Aim of the exercise
Which lines of the entries contain the string "blue"? Please find them and copy them.

Provided information
-------

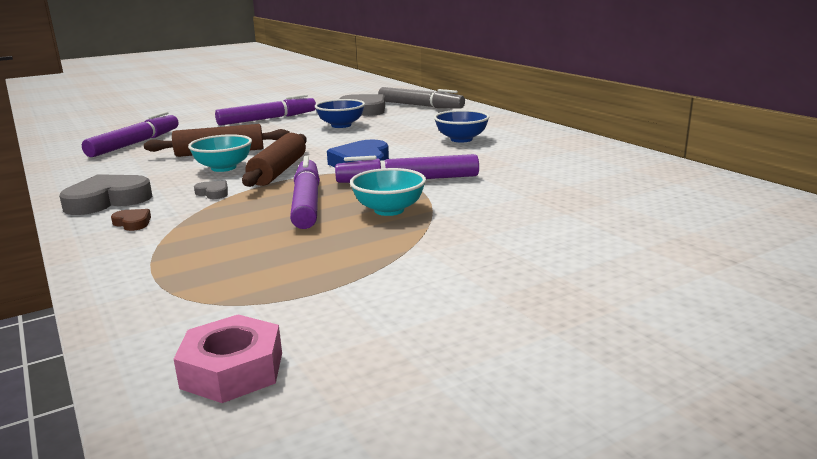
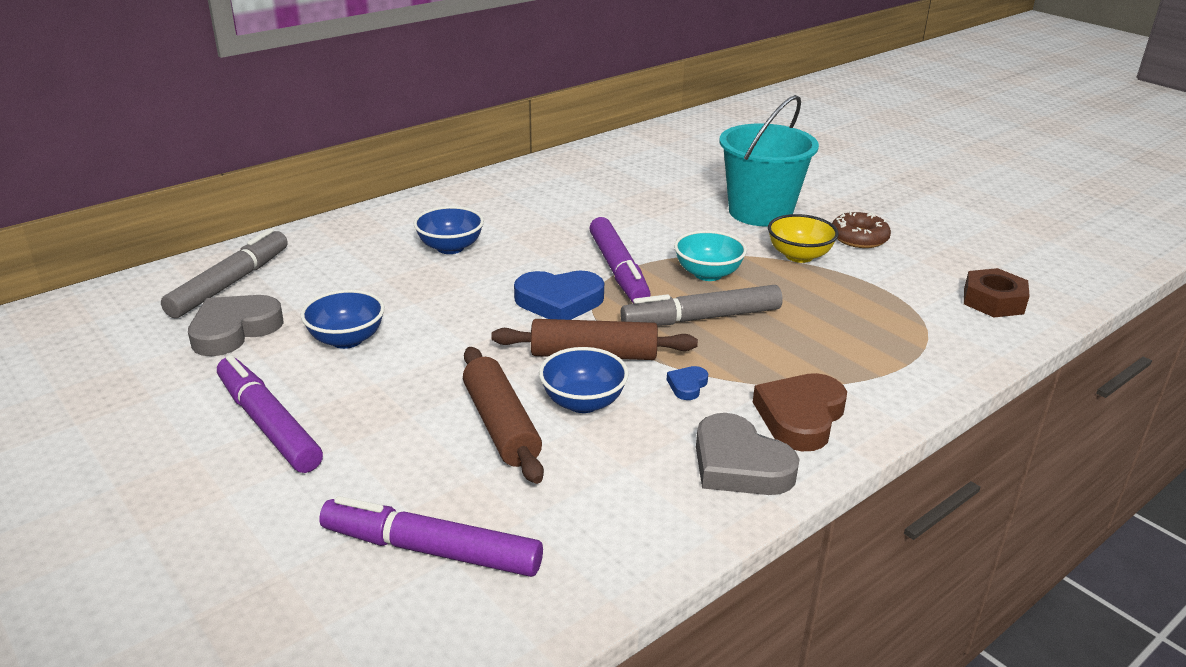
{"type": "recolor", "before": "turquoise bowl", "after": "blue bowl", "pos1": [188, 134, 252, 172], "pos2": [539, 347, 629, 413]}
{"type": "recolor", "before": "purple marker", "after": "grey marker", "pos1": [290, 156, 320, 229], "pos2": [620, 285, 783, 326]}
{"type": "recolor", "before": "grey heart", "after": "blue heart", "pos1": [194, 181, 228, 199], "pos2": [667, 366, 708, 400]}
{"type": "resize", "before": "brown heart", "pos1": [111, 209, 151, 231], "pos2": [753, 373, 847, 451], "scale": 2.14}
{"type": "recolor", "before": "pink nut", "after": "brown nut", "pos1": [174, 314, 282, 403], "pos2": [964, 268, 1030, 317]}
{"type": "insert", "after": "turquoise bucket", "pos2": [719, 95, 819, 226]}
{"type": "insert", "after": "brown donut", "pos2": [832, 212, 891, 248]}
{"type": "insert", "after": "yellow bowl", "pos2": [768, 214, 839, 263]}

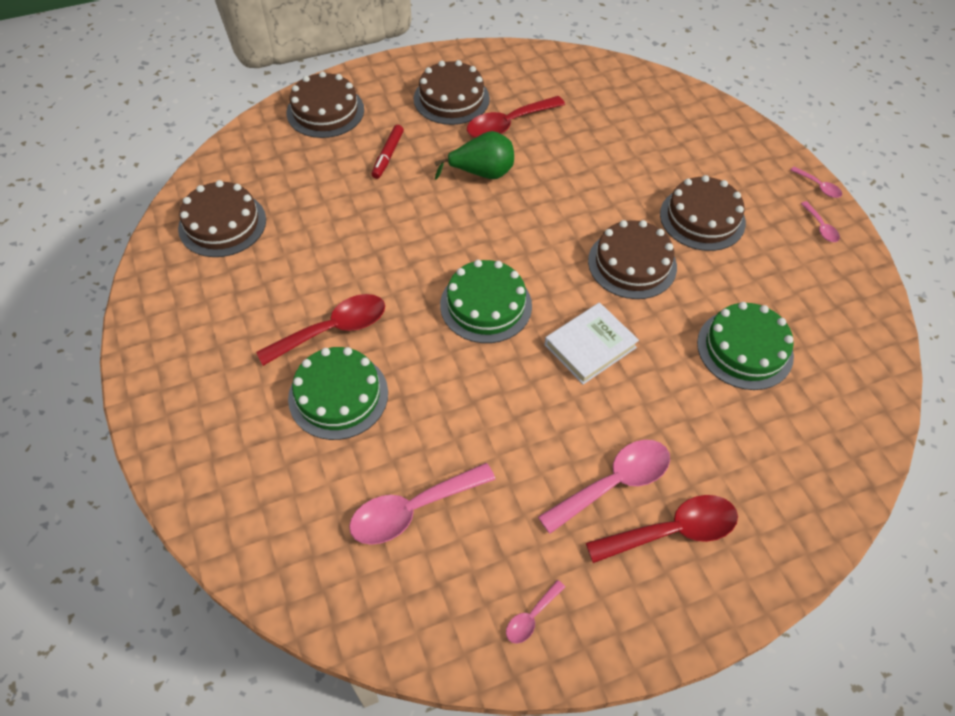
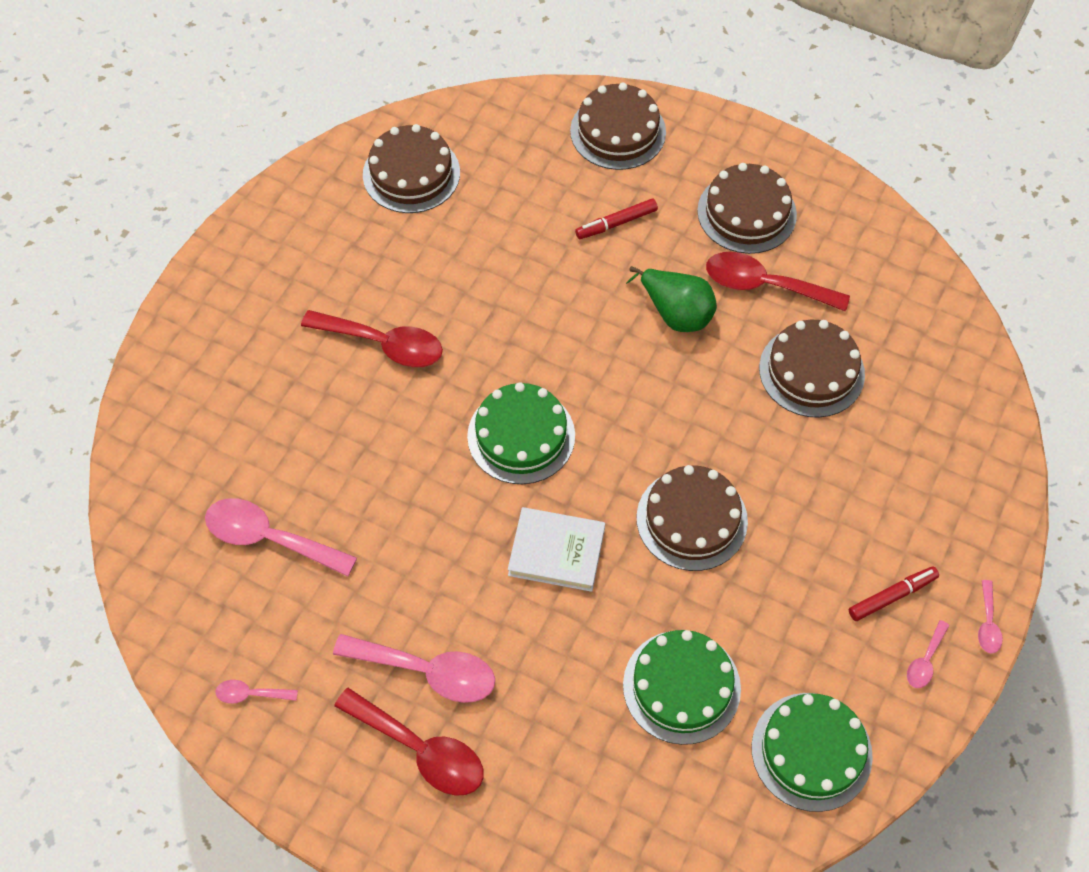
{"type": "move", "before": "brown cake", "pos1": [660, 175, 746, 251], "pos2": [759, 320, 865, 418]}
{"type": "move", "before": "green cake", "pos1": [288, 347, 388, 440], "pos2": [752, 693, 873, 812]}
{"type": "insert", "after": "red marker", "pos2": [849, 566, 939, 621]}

-------

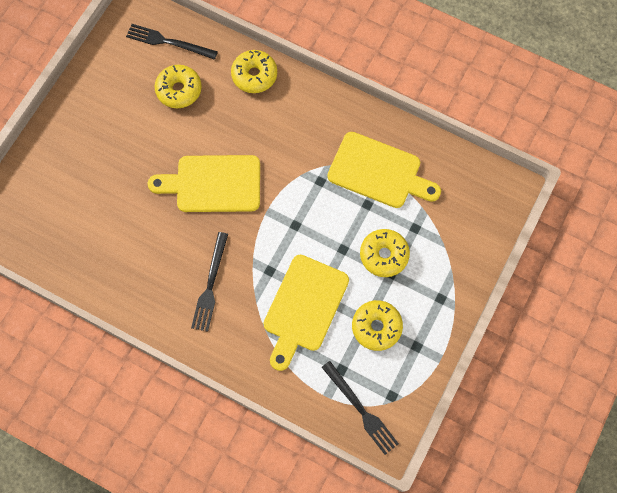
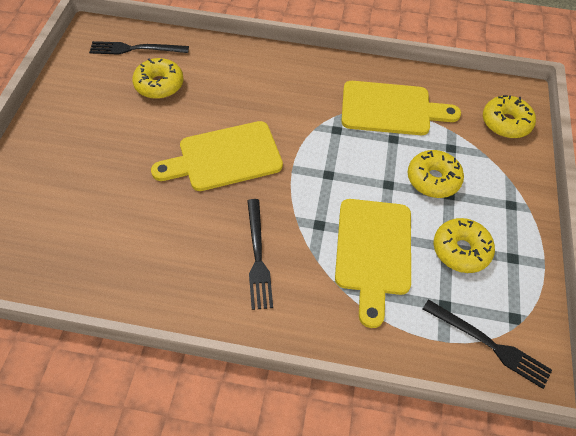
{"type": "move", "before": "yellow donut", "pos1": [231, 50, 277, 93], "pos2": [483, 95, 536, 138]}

-------

Result of the exercise
{"type": "recolor", "before": "turquoise bowl", "after": "blue bowl", "pos1": [188, 134, 252, 172], "pos2": [539, 347, 629, 413]}
{"type": "recolor", "before": "grey heart", "after": "blue heart", "pos1": [194, 181, 228, 199], "pos2": [667, 366, 708, 400]}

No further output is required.